## Records for processing
◇ ◇ ◇ ◇ ◇

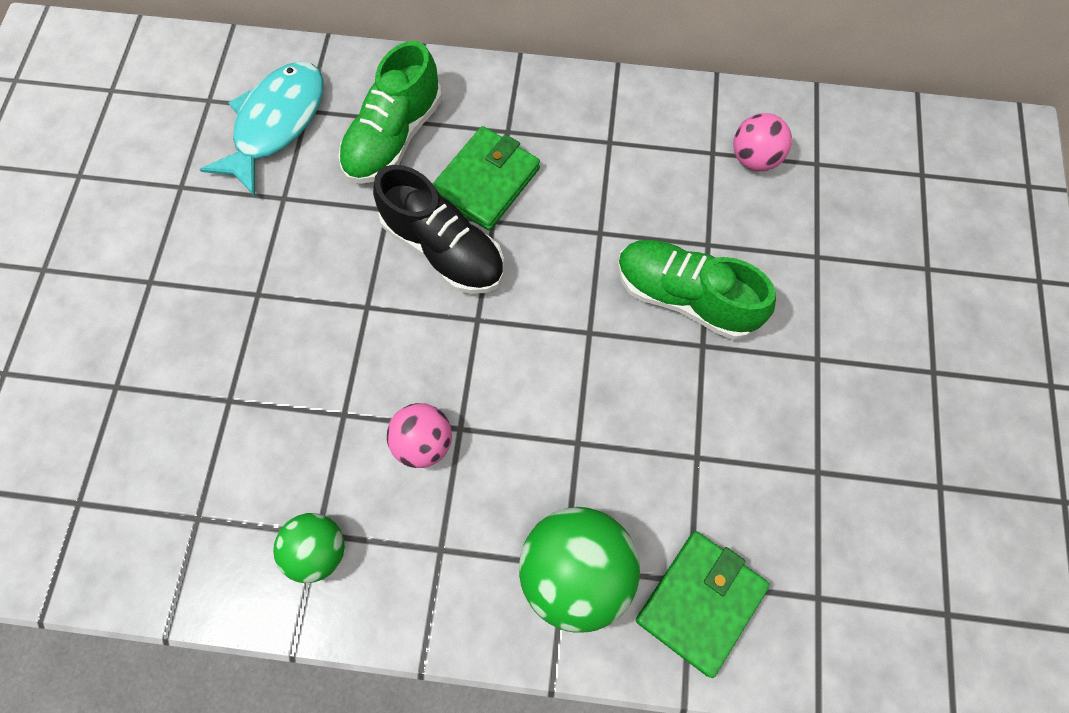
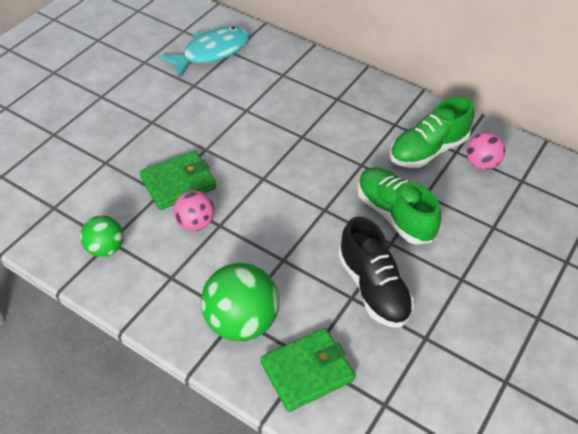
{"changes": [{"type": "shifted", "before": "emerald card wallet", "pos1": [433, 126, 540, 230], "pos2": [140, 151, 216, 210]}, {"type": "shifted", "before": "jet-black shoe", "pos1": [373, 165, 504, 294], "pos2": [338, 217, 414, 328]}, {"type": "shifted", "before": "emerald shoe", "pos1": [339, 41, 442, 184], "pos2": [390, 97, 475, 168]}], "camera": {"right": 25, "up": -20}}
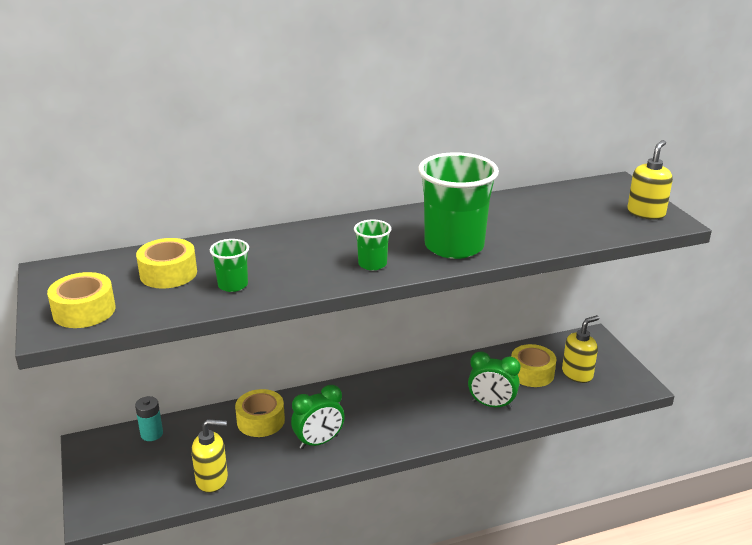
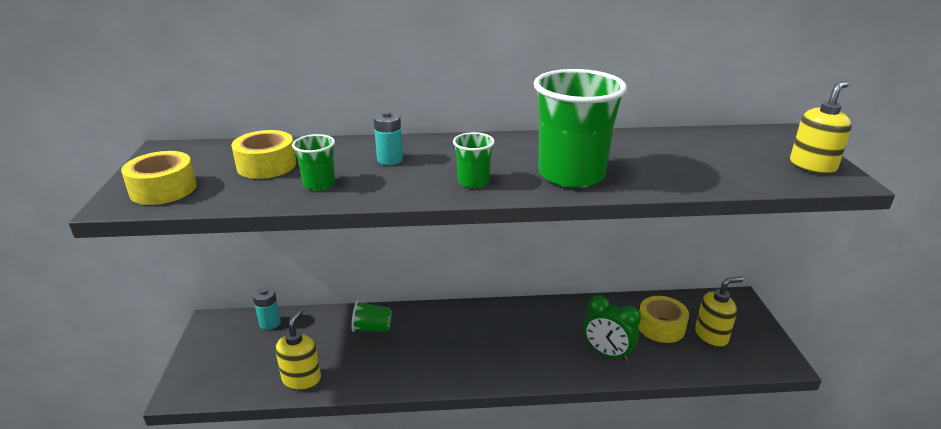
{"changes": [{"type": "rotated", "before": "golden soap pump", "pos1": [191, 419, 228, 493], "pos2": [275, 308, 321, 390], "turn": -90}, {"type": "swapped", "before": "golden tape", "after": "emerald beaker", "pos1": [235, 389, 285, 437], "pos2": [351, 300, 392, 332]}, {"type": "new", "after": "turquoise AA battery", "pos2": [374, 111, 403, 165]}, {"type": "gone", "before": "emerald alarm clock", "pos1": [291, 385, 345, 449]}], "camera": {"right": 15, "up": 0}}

◇ ◇ ◇ ◇ ◇

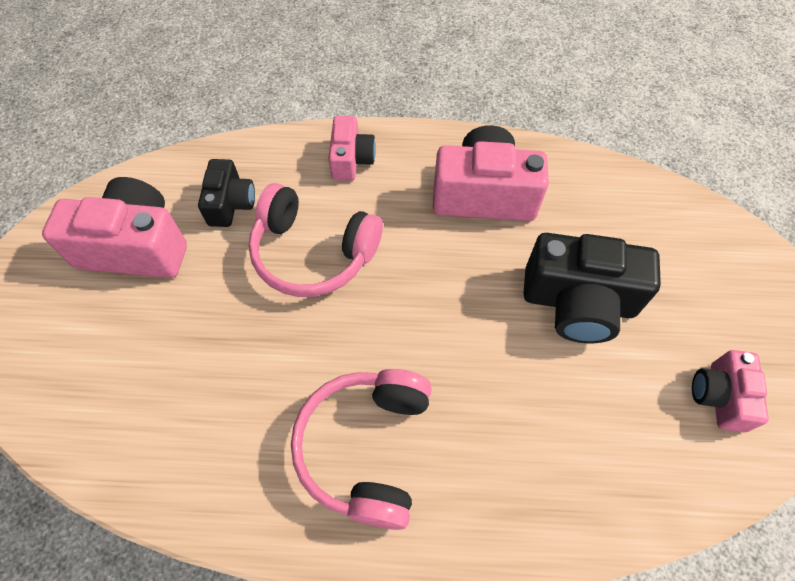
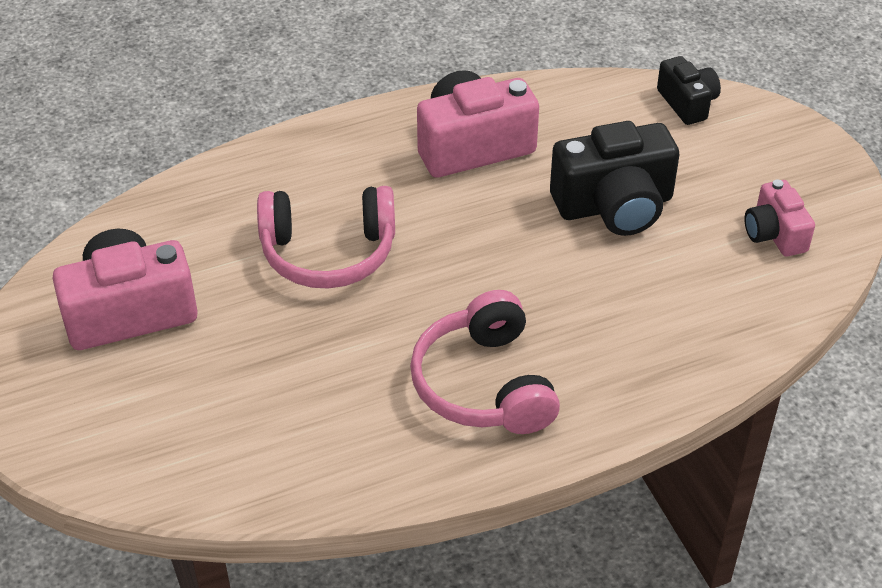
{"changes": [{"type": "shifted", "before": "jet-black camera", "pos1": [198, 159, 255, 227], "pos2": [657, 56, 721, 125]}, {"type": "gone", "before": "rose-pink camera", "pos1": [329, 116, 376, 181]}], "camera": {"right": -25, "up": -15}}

◇ ◇ ◇ ◇ ◇

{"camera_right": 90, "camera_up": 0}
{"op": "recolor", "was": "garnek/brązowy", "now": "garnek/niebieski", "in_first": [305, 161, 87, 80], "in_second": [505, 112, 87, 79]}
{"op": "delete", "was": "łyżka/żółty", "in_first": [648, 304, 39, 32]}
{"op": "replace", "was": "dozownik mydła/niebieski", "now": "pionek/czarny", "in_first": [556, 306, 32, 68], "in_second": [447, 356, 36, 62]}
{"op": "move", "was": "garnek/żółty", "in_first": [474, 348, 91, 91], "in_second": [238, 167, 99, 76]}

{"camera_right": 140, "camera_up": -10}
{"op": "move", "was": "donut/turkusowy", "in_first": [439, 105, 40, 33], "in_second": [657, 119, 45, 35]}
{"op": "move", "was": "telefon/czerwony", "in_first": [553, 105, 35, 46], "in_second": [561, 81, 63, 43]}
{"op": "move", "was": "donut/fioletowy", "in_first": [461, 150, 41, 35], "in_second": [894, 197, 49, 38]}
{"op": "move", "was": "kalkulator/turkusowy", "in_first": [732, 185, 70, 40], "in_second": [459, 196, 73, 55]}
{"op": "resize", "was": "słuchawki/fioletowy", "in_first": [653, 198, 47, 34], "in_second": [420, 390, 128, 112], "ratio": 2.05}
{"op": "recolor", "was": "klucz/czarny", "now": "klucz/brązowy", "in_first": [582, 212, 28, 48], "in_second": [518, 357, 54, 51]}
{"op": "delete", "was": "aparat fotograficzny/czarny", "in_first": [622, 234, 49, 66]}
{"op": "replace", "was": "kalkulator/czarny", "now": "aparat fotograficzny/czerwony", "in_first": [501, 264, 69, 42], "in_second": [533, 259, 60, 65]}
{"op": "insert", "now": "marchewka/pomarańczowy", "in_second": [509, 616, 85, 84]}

◇ ◇ ◇ ◇ ◇

## What the exercise asks
Copy every line of the listing containing the string "niebieski".

## Result
{"op": "recolor", "was": "garnek/brązowy", "now": "garnek/niebieski", "in_first": [305, 161, 87, 80], "in_second": [505, 112, 87, 79]}
{"op": "replace", "was": "dozownik mydła/niebieski", "now": "pionek/czarny", "in_first": [556, 306, 32, 68], "in_second": [447, 356, 36, 62]}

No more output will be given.